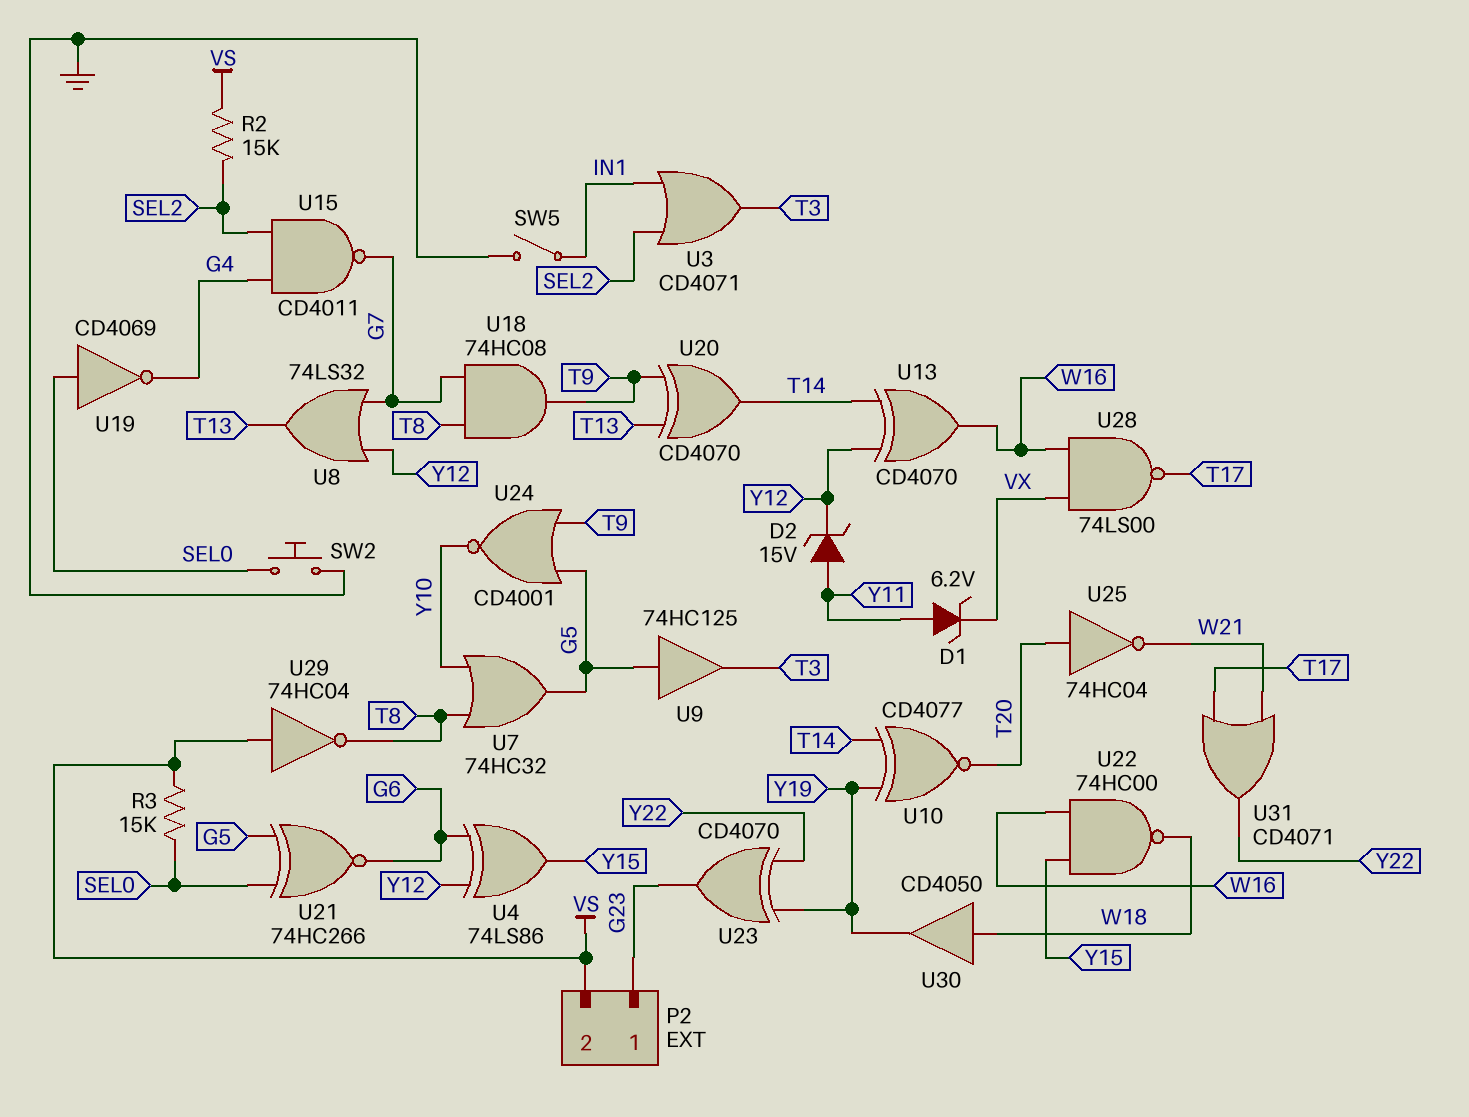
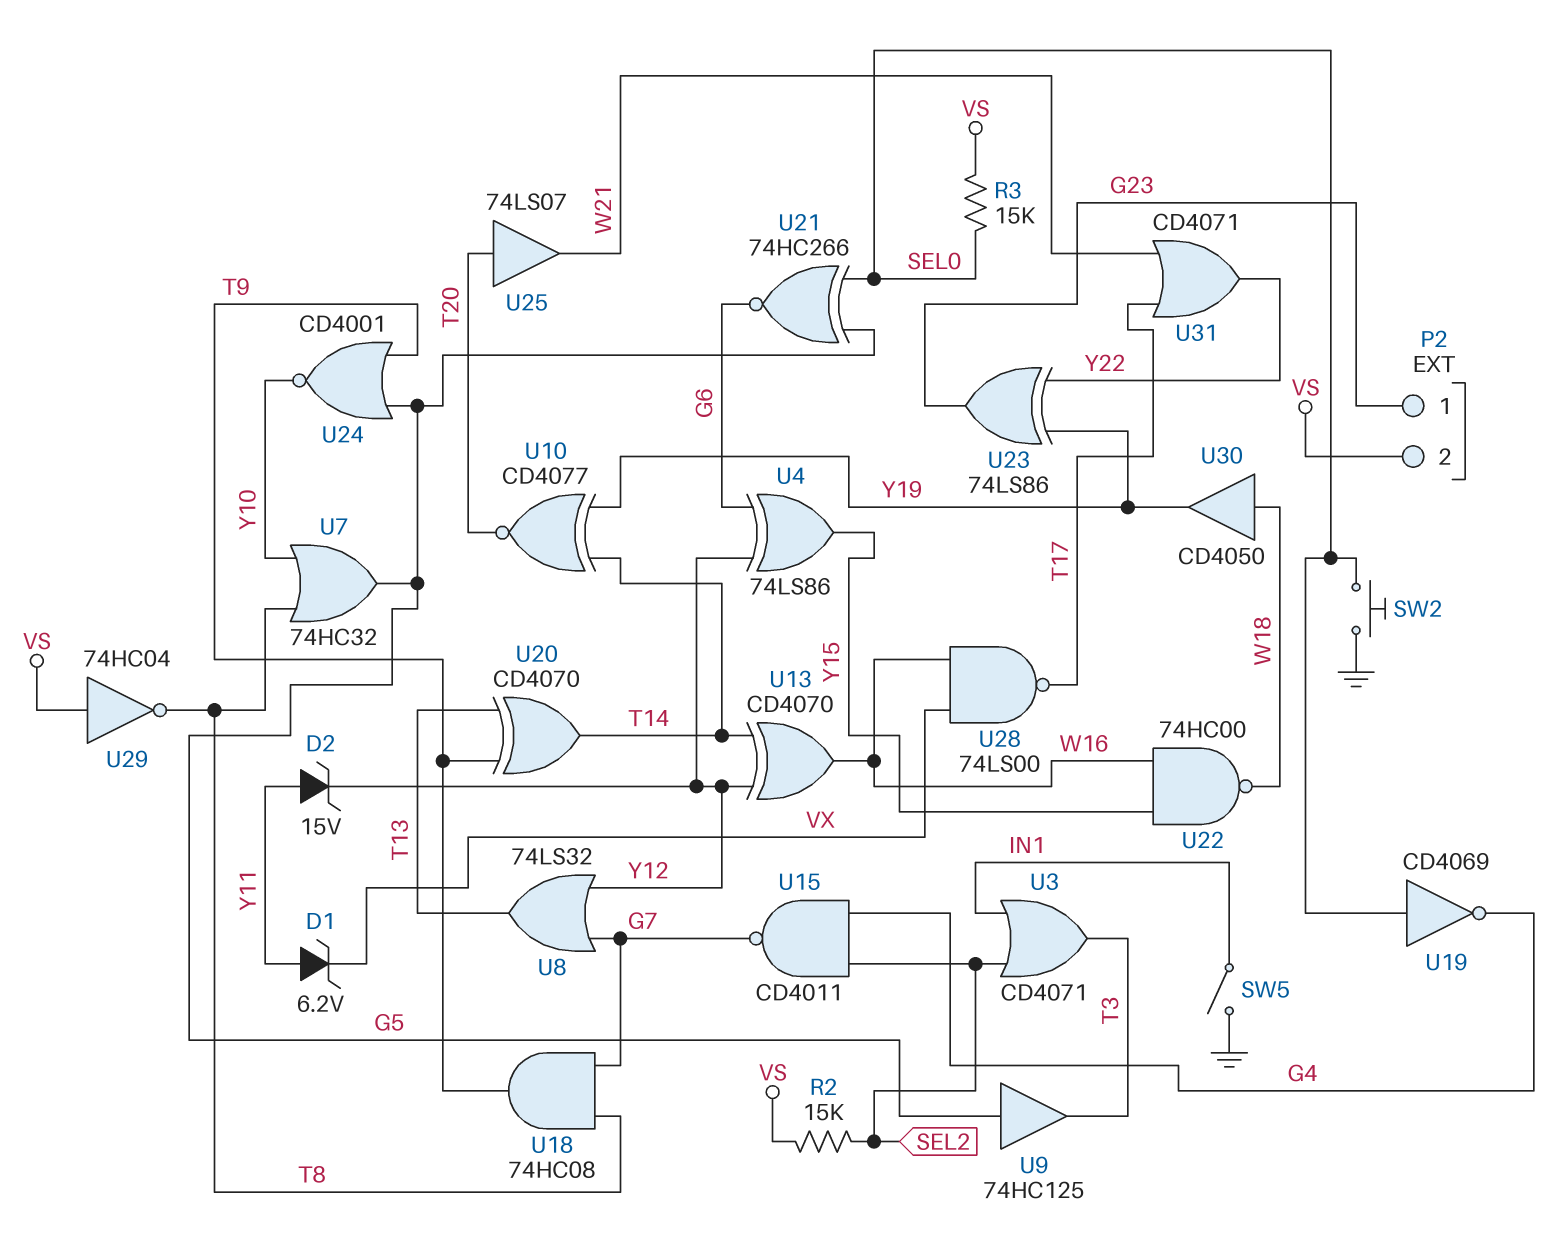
U23: XOR CD4070 (in Y19, in Y22, out G23) -> XOR 74LS86 (in Y19, in Y22, out G23)
U25: NOT 74HC04 (in T20, out W21) -> buffer 74LS07 (in T20, out W21)

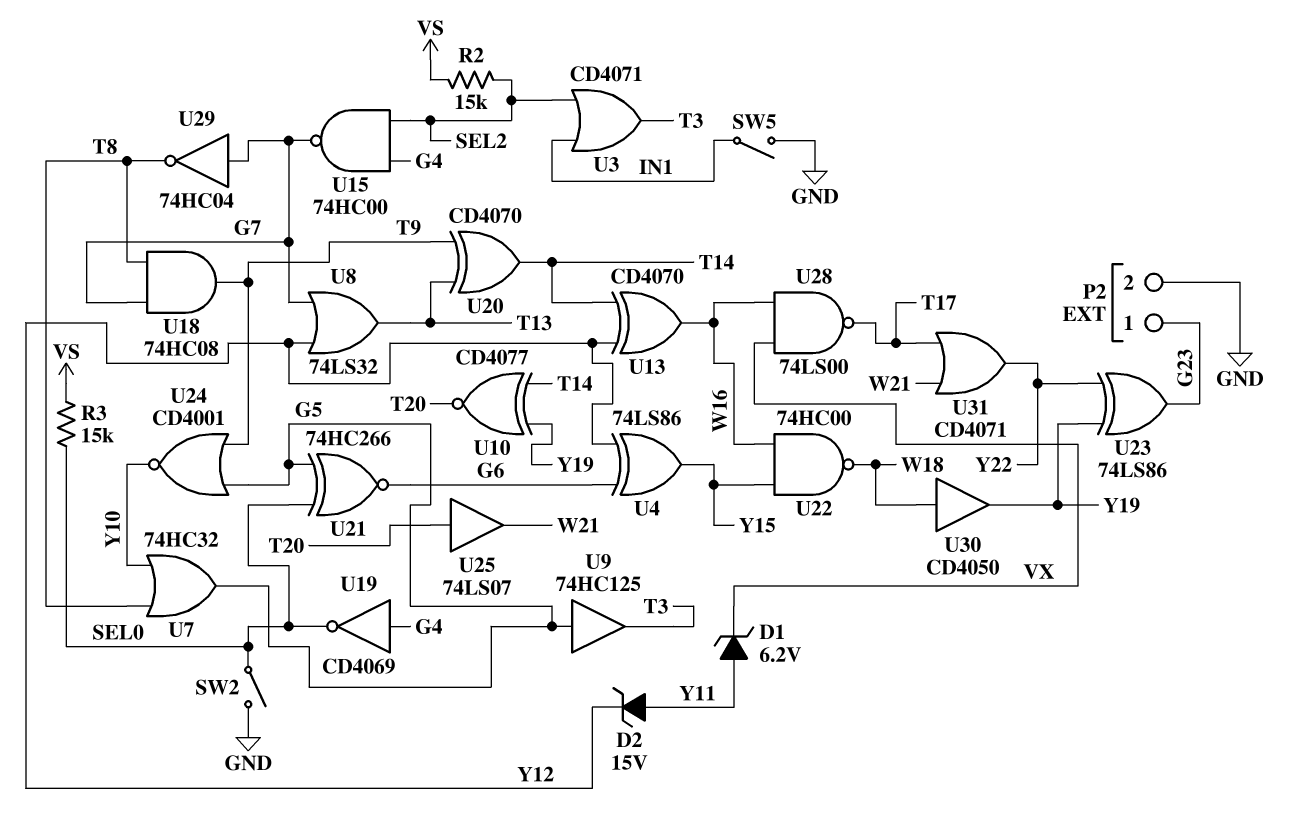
P2 pin 2: VS -> GND
SW2: button (GND, SEL0) -> switch (GND, SEL0)
U15: NAND CD4011 (in G4, in SEL2, out G7) -> NAND 74HC00 (in G4, in SEL2, out G7)
U19: NOT CD4069 (in SEL0, out G4) -> NOT CD4069 (in G4, out SEL0)
U29: NOT 74HC04 (in VS, out T8) -> NOT 74HC04 (in G7, out T8)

------------------------------------

* [TRY IT]:
Your task is to transcribe the line containing "P2 pin 2: VS -> GND" and every line after it, through the last line of the data, exactly as written and with nothing more.

* [REPLY]:
P2 pin 2: VS -> GND
SW2: button (GND, SEL0) -> switch (GND, SEL0)
U15: NAND CD4011 (in G4, in SEL2, out G7) -> NAND 74HC00 (in G4, in SEL2, out G7)
U19: NOT CD4069 (in SEL0, out G4) -> NOT CD4069 (in G4, out SEL0)
U29: NOT 74HC04 (in VS, out T8) -> NOT 74HC04 (in G7, out T8)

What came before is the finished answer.